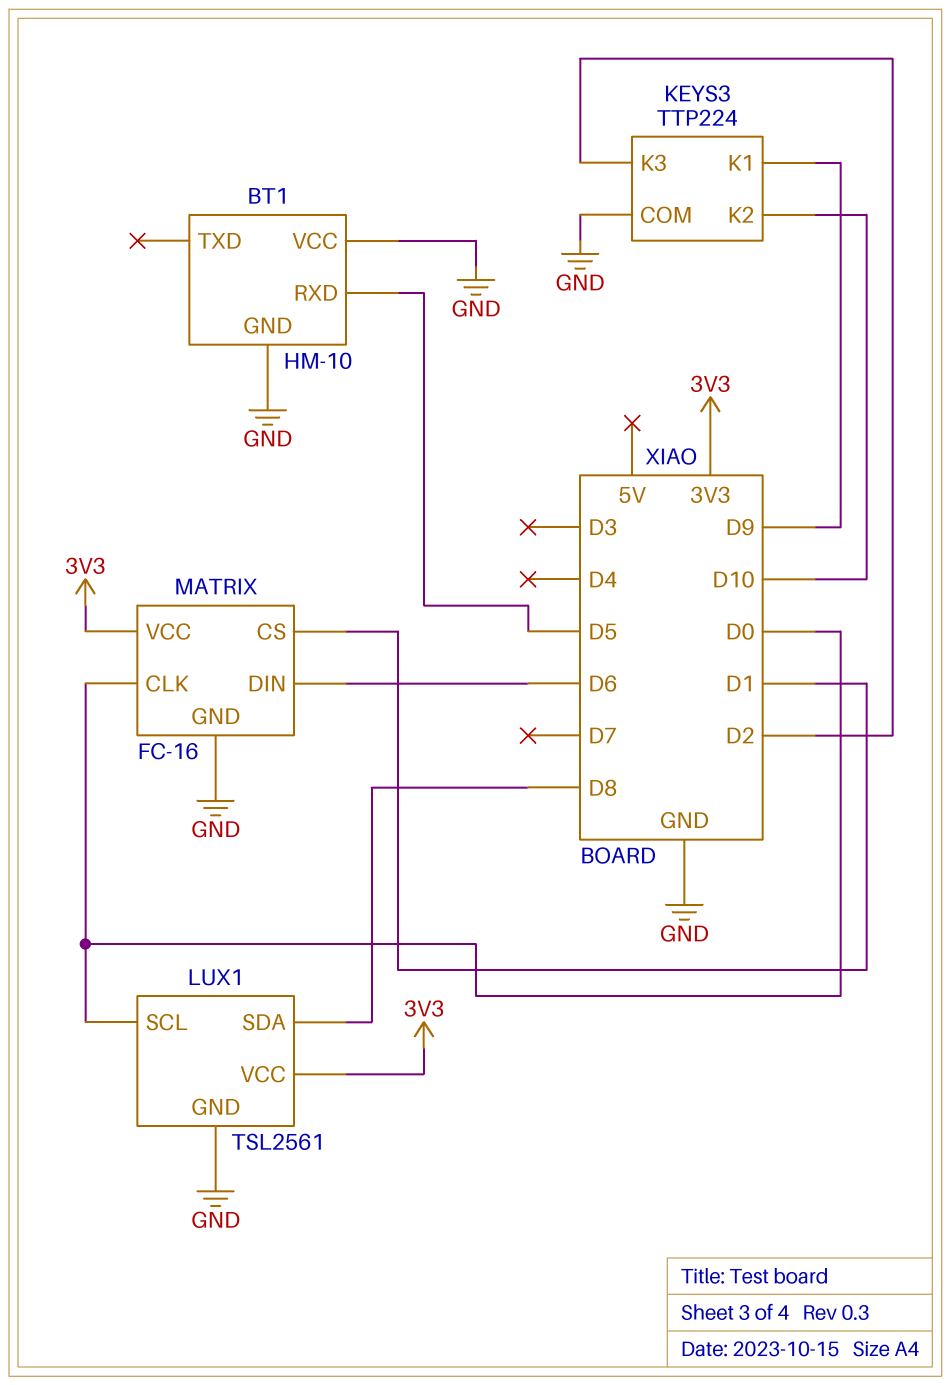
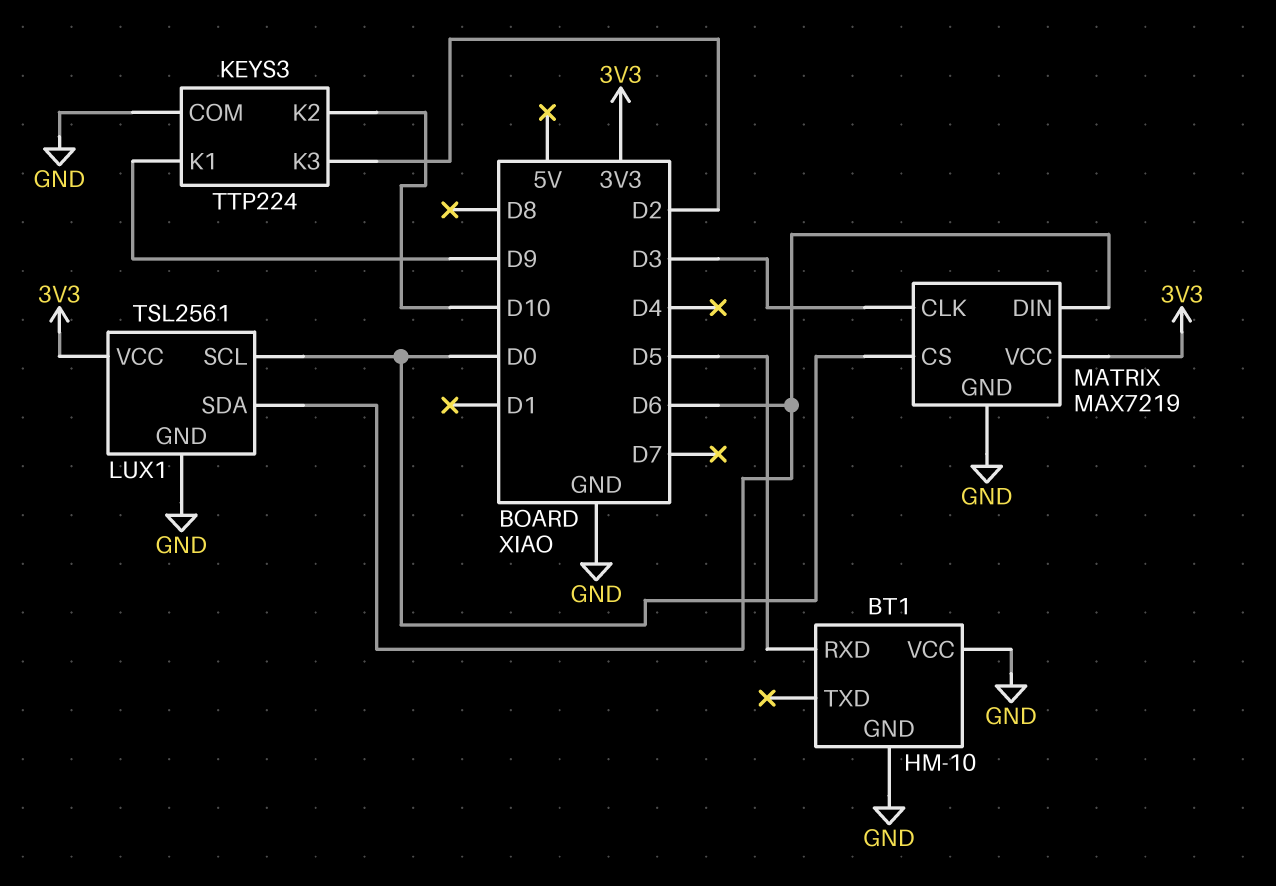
LUX1 pin SDA: D8 -> D6
MATRIX: FC-16 -> MAX7219
MATRIX pin CLK: D0 -> D3
MATRIX pin CS: D1 -> D0

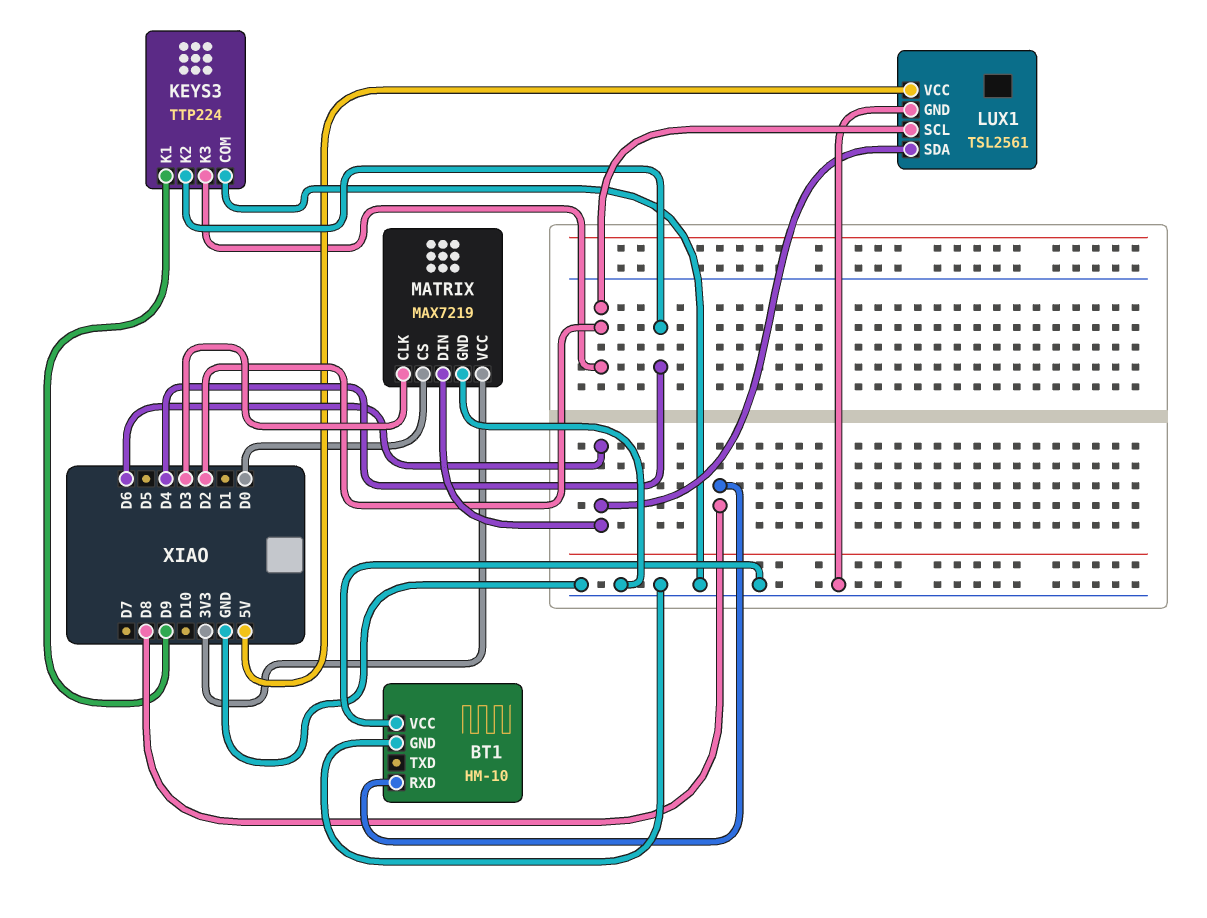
BT1 pin RXD: D5 -> D8
KEYS3 pin K2: D10 -> D4
LUX1 pin SCL: D0 -> D2
LUX1 pin VCC: 3V3 -> 5V

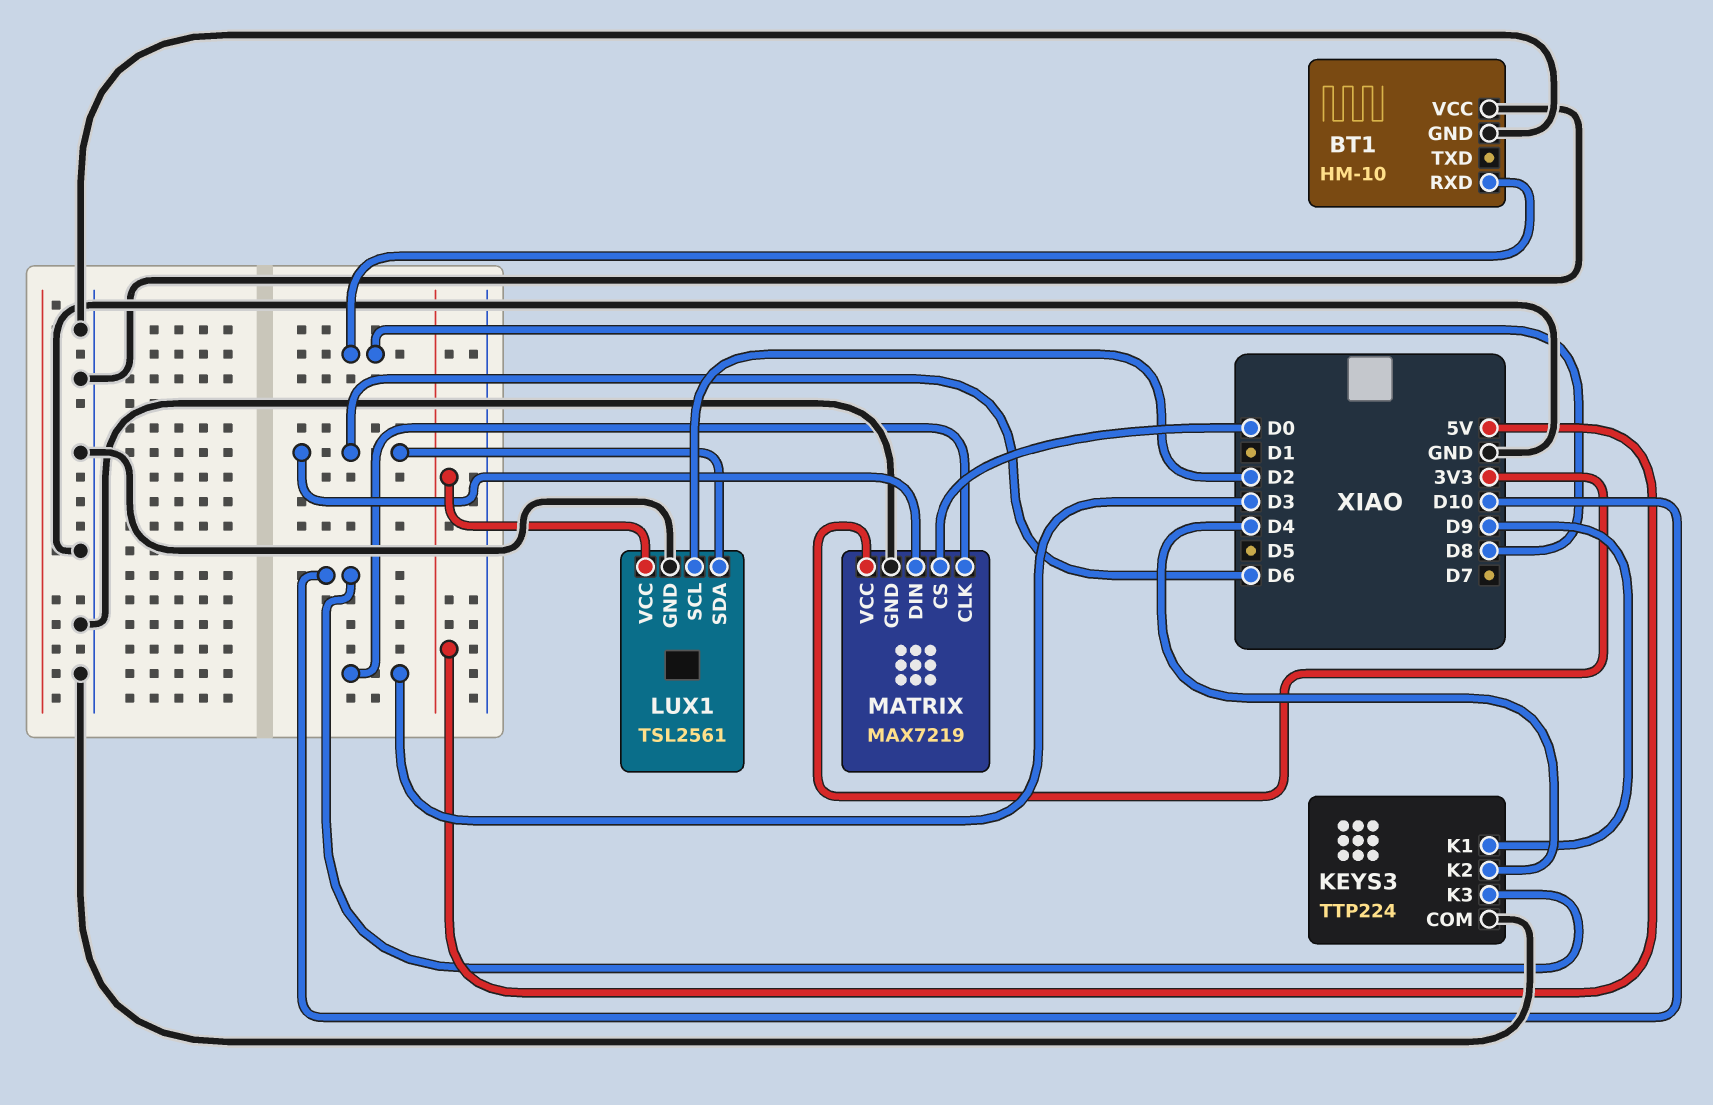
KEYS3 pin K3: D2 -> D10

* _WHAT IS BEING ASKED_: Exact copy, no pictures: please print every record above as written.

* _RESPONSE_:
LUX1 pin SDA: D8 -> D6
MATRIX: FC-16 -> MAX7219
MATRIX pin CLK: D0 -> D3
MATRIX pin CS: D1 -> D0

BT1 pin RXD: D5 -> D8
KEYS3 pin K2: D10 -> D4
LUX1 pin SCL: D0 -> D2
LUX1 pin VCC: 3V3 -> 5V

KEYS3 pin K3: D2 -> D10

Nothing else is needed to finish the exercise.